>>>>>
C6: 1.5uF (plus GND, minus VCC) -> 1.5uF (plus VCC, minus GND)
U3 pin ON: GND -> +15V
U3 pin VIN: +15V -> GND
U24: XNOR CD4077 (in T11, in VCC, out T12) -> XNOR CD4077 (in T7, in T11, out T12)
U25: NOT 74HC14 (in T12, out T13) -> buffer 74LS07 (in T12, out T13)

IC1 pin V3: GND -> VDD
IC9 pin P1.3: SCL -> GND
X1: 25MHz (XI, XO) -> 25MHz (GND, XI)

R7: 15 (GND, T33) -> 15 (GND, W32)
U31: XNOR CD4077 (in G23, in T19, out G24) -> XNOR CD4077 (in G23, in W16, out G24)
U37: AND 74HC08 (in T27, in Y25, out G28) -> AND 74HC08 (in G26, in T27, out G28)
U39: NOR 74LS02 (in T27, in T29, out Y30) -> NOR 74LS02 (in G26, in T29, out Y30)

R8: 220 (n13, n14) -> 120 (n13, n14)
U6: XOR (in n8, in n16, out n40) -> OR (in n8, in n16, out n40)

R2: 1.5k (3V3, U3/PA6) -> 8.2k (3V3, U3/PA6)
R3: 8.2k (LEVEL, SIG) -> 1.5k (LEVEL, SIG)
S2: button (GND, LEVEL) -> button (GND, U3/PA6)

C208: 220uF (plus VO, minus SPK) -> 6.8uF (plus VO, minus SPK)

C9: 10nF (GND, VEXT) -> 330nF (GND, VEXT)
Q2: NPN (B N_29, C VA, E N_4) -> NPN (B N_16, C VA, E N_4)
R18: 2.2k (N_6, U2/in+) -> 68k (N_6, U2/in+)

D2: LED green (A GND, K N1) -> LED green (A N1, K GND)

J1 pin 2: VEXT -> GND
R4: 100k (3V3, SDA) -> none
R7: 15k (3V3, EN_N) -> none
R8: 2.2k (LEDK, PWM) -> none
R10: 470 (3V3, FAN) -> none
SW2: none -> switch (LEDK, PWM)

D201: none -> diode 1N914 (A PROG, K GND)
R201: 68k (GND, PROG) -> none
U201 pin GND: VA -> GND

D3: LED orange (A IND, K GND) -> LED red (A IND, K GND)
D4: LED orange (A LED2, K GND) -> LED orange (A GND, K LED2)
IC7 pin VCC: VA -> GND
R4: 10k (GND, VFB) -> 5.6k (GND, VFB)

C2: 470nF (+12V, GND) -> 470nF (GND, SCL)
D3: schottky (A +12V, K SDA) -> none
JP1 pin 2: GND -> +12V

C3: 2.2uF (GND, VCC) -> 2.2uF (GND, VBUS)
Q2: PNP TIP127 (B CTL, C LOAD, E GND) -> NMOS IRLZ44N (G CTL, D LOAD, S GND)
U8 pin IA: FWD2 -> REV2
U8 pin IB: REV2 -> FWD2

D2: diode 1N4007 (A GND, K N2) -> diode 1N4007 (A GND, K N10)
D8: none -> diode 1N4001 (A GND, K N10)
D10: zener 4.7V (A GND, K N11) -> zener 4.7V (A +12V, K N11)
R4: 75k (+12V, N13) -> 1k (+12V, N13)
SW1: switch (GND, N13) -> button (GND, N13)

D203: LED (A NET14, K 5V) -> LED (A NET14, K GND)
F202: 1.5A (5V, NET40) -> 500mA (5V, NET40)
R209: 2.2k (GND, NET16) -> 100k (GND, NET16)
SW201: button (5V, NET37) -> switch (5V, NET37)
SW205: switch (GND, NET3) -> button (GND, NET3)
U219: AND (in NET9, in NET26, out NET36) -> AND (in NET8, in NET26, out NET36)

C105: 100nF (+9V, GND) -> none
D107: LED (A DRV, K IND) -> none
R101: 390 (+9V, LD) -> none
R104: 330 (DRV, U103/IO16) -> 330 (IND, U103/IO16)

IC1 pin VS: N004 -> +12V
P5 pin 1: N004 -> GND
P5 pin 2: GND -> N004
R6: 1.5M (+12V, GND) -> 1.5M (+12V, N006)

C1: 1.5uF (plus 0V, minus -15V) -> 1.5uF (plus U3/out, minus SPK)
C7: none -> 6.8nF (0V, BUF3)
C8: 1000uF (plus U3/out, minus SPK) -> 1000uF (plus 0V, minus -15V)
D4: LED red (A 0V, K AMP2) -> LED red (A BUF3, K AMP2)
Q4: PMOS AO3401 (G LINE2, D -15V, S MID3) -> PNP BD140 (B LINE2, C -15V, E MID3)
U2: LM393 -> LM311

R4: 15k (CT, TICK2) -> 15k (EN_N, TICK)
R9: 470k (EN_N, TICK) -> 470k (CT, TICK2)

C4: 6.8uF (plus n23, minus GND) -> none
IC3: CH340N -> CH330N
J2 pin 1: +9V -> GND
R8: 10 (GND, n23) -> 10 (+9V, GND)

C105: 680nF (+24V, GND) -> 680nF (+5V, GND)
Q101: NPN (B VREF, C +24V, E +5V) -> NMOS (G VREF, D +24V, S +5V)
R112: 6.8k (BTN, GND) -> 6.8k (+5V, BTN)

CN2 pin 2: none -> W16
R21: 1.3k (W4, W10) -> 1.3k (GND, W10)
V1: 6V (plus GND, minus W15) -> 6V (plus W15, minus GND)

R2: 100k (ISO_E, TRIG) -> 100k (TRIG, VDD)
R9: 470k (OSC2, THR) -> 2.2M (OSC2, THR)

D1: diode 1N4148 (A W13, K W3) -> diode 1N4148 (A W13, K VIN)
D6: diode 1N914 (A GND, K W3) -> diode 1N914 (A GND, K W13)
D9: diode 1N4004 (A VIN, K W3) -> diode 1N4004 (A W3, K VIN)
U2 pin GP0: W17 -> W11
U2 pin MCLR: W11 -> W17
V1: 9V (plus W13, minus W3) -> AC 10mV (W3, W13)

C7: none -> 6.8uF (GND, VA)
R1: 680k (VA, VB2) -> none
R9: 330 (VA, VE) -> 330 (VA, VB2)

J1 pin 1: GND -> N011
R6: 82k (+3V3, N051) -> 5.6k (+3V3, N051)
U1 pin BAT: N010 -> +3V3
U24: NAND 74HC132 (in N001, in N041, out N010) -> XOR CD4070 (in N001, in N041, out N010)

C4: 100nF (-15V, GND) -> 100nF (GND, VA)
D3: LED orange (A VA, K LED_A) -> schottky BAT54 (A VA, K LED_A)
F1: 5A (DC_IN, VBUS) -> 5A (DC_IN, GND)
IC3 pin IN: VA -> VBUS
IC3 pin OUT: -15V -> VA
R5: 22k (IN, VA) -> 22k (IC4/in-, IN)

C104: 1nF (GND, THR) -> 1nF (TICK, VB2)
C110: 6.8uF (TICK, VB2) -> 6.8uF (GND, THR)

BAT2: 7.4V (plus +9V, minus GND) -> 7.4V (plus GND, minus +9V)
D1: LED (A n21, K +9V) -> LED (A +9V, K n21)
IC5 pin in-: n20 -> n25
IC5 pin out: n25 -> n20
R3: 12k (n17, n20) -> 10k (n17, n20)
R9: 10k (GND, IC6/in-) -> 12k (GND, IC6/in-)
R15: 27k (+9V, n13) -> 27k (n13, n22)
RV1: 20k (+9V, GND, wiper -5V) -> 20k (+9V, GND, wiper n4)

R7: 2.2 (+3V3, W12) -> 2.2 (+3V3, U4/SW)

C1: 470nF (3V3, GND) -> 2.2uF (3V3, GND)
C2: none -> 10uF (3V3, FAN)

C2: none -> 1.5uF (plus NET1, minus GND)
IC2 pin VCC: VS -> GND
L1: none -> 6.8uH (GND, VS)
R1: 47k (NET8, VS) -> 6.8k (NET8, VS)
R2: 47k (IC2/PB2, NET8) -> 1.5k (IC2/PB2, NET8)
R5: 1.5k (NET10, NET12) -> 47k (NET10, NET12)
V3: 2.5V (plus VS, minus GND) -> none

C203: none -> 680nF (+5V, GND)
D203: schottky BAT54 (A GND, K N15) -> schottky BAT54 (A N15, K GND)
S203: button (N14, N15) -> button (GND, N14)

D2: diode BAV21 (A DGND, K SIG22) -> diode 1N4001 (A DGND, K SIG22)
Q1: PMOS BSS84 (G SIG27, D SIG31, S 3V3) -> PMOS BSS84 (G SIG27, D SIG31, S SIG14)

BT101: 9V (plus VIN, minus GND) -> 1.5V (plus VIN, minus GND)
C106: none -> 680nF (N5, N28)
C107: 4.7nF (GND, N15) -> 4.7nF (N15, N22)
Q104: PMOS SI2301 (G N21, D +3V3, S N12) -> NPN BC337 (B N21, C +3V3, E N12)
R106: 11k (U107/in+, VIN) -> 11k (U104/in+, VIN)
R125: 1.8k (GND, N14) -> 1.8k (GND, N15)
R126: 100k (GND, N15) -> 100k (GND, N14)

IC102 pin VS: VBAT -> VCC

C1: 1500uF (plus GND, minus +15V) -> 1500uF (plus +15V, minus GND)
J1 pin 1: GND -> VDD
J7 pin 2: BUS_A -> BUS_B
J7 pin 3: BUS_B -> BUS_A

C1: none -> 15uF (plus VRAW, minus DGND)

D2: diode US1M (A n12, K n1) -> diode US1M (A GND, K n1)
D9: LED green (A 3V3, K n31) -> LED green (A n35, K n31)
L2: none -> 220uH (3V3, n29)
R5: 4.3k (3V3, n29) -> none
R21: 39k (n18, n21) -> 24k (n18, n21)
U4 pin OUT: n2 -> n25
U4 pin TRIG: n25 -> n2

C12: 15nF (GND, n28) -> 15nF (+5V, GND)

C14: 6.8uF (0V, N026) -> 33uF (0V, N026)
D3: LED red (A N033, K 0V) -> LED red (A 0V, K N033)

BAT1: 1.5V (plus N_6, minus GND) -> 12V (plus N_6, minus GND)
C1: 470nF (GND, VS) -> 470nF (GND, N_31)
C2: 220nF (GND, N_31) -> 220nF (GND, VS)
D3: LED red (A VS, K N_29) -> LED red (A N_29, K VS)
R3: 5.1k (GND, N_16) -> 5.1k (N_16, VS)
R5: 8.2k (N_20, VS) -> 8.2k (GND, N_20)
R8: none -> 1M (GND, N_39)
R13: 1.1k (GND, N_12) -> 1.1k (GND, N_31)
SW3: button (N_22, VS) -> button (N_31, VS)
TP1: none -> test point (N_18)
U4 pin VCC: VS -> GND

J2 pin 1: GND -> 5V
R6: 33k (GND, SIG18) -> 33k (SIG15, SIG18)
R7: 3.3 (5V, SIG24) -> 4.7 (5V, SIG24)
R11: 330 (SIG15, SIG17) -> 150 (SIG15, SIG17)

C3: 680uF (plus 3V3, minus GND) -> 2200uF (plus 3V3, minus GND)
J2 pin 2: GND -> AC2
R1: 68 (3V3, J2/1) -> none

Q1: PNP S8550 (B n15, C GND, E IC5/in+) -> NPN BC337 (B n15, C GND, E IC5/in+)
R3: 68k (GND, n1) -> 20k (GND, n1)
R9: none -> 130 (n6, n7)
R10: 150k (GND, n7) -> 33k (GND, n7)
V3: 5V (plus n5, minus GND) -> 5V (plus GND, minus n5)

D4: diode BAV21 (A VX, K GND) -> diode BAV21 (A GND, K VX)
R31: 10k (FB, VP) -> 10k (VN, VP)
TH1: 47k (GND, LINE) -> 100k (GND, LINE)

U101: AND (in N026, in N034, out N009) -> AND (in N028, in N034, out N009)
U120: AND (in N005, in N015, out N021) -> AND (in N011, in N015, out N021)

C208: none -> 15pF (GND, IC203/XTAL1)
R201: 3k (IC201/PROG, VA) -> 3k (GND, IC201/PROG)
<<<<<
● AIM OF THE EXERCISE:
I'd like the lines above from the one with "IC9 pin P1.3: SCL -> GND" up to and including the one with "R2: 1.5k (3V3, U3/PA6) -> 8.2k (3V3, U3/PA6)" copied exactly, with no other lines.

● TASK SOLUTION:
IC9 pin P1.3: SCL -> GND
X1: 25MHz (XI, XO) -> 25MHz (GND, XI)

R7: 15 (GND, T33) -> 15 (GND, W32)
U31: XNOR CD4077 (in G23, in T19, out G24) -> XNOR CD4077 (in G23, in W16, out G24)
U37: AND 74HC08 (in T27, in Y25, out G28) -> AND 74HC08 (in G26, in T27, out G28)
U39: NOR 74LS02 (in T27, in T29, out Y30) -> NOR 74LS02 (in G26, in T29, out Y30)

R8: 220 (n13, n14) -> 120 (n13, n14)
U6: XOR (in n8, in n16, out n40) -> OR (in n8, in n16, out n40)

R2: 1.5k (3V3, U3/PA6) -> 8.2k (3V3, U3/PA6)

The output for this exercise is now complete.